Information shown:
══════════════════════════════

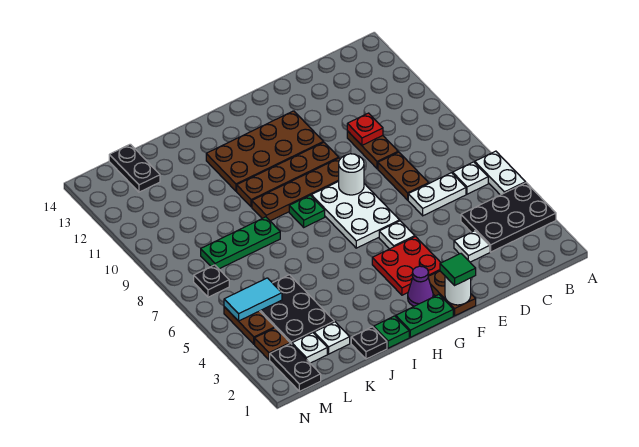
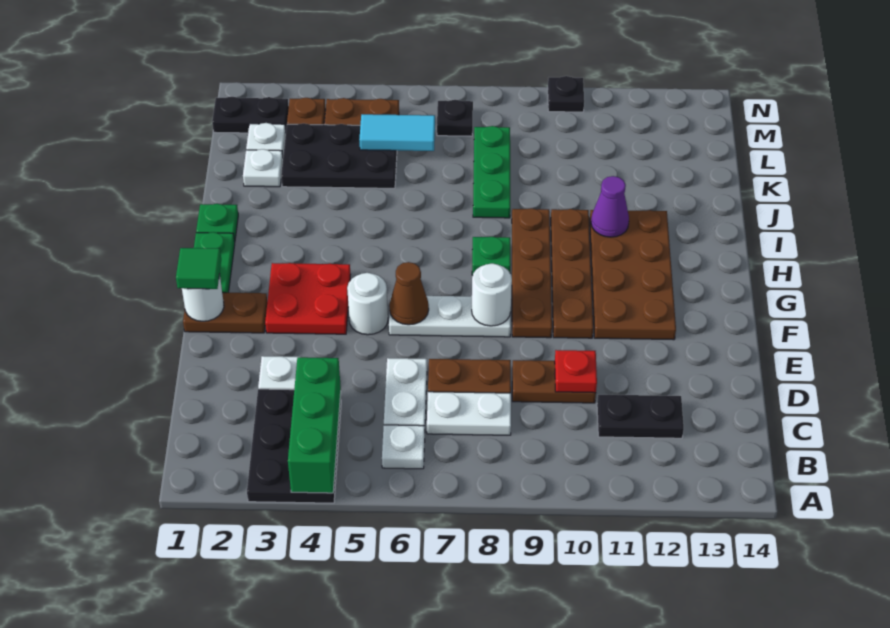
none -> green brick A4:C4 level 2
white plate A5:A6 level 1 -> white plate C7:C8 level 1
white plate F5 level 1 -> white round brick F5 level 1
white plate F6:G8 level 1 -> white plate F6:F8 level 1
none -> brown cone F6 level 2
purple cone G2 level 1 -> purple cone I11 level 2
black plate J1 level 1 -> black plate N10 level 1
cyan tile L5:M5 level 2 -> cyan tile L5:L6 level 2
black plate L13:L14 level 1 -> black plate C11:C12 level 1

══════════════════════════════

Within the material above, find every line containing the word "white" and copy it.

white plate A5:A6 level 1 -> white plate C7:C8 level 1
white plate F5 level 1 -> white round brick F5 level 1
white plate F6:G8 level 1 -> white plate F6:F8 level 1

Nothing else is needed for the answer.